- Task -
Among the entries below, one line contains "IC18: AND (in" and another contains "Q1: NPN (B W9, C". Transcribe those two lines and every line between them, exactly.

(Edit tracking data)
= = =
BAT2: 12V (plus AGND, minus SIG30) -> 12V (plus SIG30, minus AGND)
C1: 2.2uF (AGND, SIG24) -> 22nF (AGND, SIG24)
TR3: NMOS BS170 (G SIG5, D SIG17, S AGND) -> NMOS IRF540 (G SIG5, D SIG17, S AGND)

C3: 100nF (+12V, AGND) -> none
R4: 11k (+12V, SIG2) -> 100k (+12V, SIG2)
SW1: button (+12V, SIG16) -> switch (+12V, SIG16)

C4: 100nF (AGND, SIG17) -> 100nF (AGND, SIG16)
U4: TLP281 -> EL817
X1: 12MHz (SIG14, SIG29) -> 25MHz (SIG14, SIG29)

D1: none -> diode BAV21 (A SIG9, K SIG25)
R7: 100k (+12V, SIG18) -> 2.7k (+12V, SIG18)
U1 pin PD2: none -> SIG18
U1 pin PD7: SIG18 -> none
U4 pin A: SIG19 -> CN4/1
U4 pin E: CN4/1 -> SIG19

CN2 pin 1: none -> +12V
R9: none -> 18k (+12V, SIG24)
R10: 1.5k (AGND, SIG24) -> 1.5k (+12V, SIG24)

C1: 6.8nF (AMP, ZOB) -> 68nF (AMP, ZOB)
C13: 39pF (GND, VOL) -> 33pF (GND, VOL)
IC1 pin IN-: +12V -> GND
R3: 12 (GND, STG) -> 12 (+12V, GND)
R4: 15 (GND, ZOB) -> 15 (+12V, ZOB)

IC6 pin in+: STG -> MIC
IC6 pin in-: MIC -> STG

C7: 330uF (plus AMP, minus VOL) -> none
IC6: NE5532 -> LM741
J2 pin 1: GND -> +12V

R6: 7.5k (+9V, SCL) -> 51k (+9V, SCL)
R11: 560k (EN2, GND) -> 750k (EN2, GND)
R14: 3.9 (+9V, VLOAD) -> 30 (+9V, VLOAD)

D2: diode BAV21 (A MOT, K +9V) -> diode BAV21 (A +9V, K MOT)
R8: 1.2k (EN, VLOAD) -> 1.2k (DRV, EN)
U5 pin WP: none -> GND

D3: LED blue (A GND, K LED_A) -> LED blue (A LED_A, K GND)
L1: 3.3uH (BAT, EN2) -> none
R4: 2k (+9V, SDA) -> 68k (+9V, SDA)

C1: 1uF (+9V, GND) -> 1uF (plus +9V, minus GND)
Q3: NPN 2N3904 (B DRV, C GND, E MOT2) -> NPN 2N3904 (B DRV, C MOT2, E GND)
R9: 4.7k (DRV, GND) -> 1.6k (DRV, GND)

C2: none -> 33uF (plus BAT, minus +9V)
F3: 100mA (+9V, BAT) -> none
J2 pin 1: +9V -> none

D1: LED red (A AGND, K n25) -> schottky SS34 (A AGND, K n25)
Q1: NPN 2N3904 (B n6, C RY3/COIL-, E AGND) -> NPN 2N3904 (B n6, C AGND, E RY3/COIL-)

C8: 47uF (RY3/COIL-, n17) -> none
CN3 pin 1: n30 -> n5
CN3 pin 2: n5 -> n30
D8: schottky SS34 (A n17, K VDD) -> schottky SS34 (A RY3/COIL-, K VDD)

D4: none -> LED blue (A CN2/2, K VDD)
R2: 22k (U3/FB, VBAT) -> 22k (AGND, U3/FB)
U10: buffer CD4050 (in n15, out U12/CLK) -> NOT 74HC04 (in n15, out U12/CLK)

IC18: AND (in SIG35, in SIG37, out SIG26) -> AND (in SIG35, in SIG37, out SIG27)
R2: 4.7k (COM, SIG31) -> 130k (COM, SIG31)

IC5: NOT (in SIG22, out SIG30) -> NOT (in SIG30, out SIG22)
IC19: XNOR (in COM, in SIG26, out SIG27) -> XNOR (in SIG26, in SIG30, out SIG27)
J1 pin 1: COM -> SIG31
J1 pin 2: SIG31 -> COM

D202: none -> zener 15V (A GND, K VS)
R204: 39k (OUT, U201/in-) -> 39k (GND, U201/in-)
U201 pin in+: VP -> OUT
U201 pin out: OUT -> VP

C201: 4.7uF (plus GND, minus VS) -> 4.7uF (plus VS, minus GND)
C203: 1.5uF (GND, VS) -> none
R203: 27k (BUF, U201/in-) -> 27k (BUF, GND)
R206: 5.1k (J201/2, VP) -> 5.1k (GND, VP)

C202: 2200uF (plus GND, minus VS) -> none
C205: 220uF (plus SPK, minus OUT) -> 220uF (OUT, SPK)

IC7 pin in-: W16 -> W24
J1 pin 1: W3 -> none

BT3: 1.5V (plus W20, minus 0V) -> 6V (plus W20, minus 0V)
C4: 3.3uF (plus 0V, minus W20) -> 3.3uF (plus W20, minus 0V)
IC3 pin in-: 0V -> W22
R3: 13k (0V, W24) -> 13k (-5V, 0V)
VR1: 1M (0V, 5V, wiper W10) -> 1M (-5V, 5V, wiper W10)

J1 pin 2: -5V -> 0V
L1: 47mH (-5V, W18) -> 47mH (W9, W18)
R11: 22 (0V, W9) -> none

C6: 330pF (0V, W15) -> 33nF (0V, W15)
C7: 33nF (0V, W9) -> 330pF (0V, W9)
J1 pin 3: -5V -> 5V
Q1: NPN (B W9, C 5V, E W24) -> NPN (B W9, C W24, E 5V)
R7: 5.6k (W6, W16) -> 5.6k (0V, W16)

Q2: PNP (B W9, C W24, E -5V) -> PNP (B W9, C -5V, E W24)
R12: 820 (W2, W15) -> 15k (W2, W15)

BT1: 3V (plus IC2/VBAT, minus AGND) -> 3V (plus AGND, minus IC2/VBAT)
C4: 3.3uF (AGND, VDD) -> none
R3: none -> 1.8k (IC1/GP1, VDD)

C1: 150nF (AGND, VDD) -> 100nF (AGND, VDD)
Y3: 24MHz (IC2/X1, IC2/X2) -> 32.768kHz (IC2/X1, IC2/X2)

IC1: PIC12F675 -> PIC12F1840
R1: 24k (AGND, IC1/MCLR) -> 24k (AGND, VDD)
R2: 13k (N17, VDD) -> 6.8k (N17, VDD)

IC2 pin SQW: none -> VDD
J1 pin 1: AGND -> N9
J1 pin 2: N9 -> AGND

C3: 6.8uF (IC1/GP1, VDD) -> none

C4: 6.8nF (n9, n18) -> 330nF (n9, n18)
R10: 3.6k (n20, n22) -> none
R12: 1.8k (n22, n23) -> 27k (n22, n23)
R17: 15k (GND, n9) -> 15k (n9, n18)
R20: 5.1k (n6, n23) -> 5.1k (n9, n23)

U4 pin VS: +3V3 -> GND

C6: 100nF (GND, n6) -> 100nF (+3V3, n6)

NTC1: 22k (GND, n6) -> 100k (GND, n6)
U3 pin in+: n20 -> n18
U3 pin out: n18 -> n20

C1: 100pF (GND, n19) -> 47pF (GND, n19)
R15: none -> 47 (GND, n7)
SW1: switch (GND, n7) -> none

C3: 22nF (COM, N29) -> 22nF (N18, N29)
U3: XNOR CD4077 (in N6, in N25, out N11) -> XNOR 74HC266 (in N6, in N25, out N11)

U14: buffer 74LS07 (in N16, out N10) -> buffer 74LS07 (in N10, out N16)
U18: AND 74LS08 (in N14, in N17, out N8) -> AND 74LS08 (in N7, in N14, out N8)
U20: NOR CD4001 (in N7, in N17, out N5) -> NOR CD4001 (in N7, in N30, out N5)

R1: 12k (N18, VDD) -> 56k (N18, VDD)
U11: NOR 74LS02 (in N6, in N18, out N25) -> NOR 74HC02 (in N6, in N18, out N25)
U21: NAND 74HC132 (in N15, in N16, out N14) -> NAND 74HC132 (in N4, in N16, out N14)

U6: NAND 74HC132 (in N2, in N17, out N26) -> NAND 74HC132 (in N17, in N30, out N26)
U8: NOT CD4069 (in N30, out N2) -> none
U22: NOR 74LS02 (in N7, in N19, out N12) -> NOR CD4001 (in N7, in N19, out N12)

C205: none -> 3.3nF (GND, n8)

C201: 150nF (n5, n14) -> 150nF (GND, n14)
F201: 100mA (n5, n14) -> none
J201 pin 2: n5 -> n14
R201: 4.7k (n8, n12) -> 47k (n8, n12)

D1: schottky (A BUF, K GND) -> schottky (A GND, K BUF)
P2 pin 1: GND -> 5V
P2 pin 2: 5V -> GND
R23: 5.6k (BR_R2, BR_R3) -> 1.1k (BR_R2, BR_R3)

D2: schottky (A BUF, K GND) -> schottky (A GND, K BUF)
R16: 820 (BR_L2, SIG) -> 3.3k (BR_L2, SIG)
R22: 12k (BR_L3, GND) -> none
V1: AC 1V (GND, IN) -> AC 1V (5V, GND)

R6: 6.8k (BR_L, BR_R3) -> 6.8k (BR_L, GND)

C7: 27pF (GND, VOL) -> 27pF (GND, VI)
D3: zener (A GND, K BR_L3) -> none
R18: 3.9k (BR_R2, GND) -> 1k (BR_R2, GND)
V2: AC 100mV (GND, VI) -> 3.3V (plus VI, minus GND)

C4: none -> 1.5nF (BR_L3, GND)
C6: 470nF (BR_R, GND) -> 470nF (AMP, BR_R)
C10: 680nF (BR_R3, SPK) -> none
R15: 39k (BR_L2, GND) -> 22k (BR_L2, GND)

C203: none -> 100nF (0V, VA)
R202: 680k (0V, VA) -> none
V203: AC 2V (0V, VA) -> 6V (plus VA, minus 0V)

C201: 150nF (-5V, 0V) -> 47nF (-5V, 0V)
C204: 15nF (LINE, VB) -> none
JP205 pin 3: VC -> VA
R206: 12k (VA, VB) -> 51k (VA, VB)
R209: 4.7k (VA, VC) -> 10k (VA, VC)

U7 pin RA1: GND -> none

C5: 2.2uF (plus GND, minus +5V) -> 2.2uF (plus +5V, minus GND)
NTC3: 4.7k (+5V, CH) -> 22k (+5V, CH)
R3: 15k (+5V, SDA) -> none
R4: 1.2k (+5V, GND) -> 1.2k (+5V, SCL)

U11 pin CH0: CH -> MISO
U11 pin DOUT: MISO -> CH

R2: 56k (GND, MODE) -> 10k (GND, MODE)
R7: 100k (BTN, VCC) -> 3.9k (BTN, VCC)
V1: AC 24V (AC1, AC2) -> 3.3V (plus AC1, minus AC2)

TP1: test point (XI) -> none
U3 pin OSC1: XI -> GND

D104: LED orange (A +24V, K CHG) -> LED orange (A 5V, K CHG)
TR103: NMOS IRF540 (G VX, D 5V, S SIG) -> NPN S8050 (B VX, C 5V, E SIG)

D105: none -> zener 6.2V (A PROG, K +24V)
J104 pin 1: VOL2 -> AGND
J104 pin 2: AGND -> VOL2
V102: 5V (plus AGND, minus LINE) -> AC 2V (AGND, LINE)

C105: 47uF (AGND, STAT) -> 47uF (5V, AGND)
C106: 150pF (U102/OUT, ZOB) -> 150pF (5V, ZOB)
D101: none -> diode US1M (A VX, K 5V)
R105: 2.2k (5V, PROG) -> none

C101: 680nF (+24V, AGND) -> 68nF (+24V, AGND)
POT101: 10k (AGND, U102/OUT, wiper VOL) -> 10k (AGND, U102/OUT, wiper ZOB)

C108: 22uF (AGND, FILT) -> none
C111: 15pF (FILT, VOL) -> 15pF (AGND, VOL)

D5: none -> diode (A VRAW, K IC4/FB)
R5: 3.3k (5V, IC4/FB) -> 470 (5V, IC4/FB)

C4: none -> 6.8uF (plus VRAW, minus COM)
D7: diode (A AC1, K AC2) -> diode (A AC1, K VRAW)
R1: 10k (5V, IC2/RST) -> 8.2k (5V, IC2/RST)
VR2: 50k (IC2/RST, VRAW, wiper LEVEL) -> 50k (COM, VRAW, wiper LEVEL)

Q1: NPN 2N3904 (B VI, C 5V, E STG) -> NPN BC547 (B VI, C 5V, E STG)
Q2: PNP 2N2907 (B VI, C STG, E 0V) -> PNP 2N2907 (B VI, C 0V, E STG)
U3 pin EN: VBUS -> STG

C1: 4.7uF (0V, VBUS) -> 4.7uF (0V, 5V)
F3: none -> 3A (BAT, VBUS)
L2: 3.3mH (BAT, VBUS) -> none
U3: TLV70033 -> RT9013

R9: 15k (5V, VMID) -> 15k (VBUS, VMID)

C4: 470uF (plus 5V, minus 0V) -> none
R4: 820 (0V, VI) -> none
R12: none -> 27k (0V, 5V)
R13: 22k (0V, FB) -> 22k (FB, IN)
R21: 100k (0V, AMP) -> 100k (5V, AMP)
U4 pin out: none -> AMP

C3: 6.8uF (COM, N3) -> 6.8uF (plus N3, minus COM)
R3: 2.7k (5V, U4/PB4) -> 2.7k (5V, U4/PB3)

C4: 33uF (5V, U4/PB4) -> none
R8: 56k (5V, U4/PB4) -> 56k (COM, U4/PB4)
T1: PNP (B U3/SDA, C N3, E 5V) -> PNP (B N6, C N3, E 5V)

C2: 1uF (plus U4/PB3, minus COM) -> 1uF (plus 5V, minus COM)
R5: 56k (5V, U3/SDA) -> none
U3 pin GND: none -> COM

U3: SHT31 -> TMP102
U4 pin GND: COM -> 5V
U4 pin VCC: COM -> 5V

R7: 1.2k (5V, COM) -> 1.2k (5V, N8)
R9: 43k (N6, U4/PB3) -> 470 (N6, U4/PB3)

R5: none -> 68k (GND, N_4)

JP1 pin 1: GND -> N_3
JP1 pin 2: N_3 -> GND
= = =
- Answer for the task -
IC18: AND (in SIG35, in SIG37, out SIG26) -> AND (in SIG35, in SIG37, out SIG27)
R2: 4.7k (COM, SIG31) -> 130k (COM, SIG31)

IC5: NOT (in SIG22, out SIG30) -> NOT (in SIG30, out SIG22)
IC19: XNOR (in COM, in SIG26, out SIG27) -> XNOR (in SIG26, in SIG30, out SIG27)
J1 pin 1: COM -> SIG31
J1 pin 2: SIG31 -> COM

D202: none -> zener 15V (A GND, K VS)
R204: 39k (OUT, U201/in-) -> 39k (GND, U201/in-)
U201 pin in+: VP -> OUT
U201 pin out: OUT -> VP

C201: 4.7uF (plus GND, minus VS) -> 4.7uF (plus VS, minus GND)
C203: 1.5uF (GND, VS) -> none
R203: 27k (BUF, U201/in-) -> 27k (BUF, GND)
R206: 5.1k (J201/2, VP) -> 5.1k (GND, VP)

C202: 2200uF (plus GND, minus VS) -> none
C205: 220uF (plus SPK, minus OUT) -> 220uF (OUT, SPK)

IC7 pin in-: W16 -> W24
J1 pin 1: W3 -> none

BT3: 1.5V (plus W20, minus 0V) -> 6V (plus W20, minus 0V)
C4: 3.3uF (plus 0V, minus W20) -> 3.3uF (plus W20, minus 0V)
IC3 pin in-: 0V -> W22
R3: 13k (0V, W24) -> 13k (-5V, 0V)
VR1: 1M (0V, 5V, wiper W10) -> 1M (-5V, 5V, wiper W10)

J1 pin 2: -5V -> 0V
L1: 47mH (-5V, W18) -> 47mH (W9, W18)
R11: 22 (0V, W9) -> none

C6: 330pF (0V, W15) -> 33nF (0V, W15)
C7: 33nF (0V, W9) -> 330pF (0V, W9)
J1 pin 3: -5V -> 5V
Q1: NPN (B W9, C 5V, E W24) -> NPN (B W9, C W24, E 5V)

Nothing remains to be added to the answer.